Exercise prompt
When you reach the line with "purple 1x1 brick" in the listing below, transcribe it and each line after it up to and including the line with "cyan 1x1 brick [199,272,259,346]", exactly and with nothing else.

Material shown
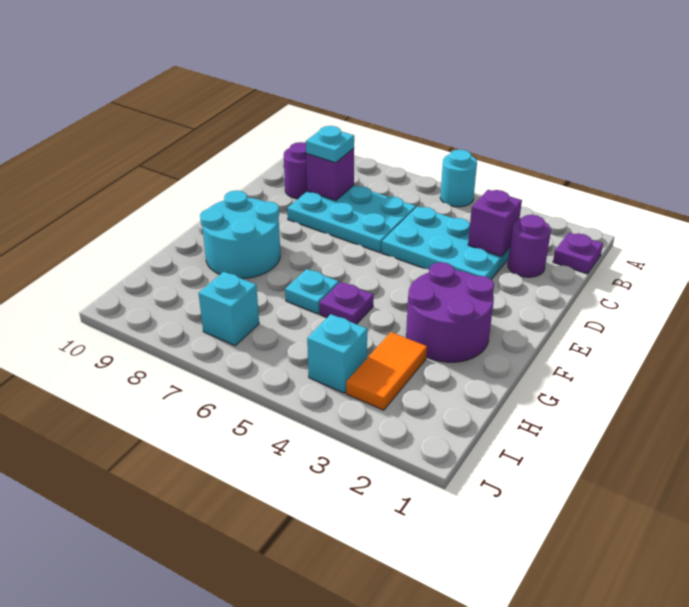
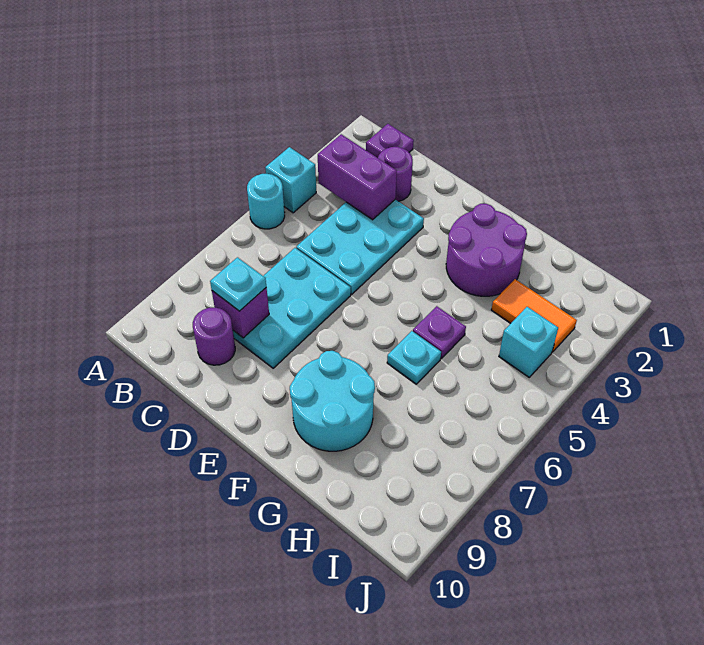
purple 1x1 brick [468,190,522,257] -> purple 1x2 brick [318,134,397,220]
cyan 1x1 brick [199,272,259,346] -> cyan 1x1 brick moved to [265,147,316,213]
...
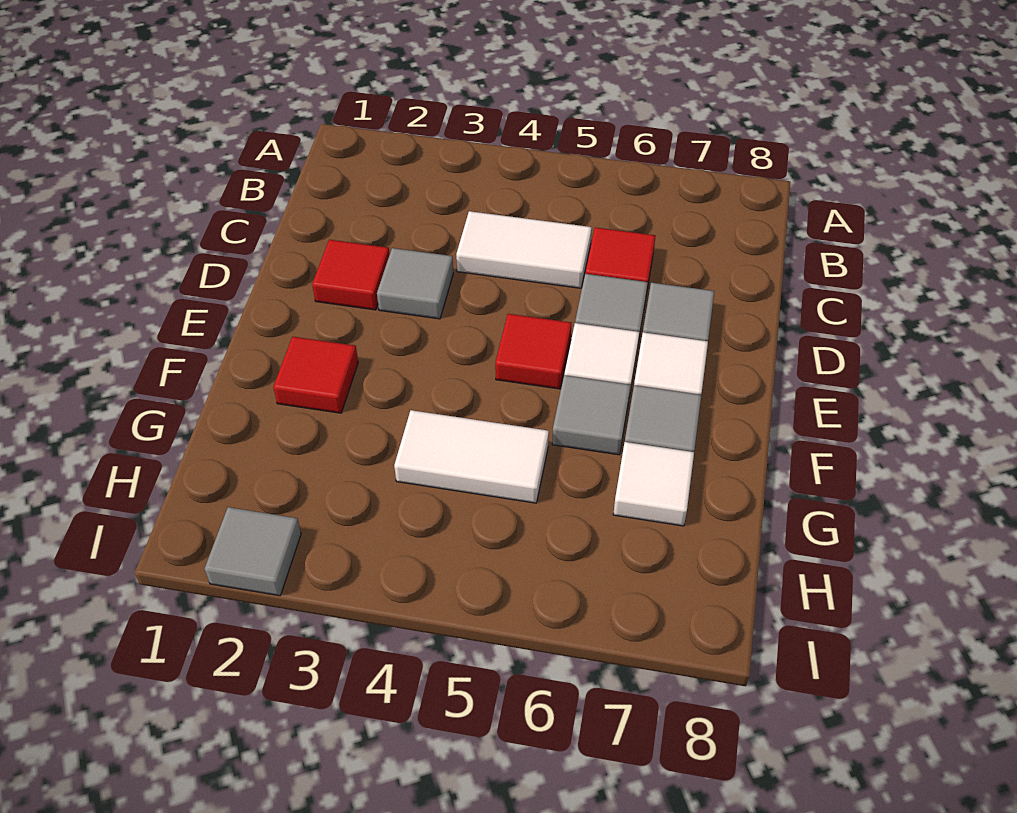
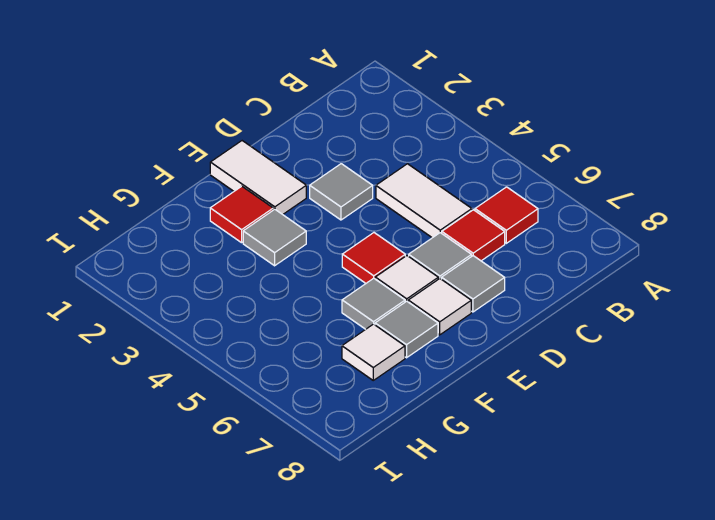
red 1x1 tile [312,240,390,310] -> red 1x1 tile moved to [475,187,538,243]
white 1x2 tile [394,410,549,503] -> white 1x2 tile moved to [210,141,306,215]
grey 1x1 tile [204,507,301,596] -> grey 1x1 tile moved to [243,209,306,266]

Task solution
purple 1x1 brick [468,190,522,257] -> purple 1x2 brick [318,134,397,220]
cyan 1x1 brick [199,272,259,346] -> cyan 1x1 brick moved to [265,147,316,213]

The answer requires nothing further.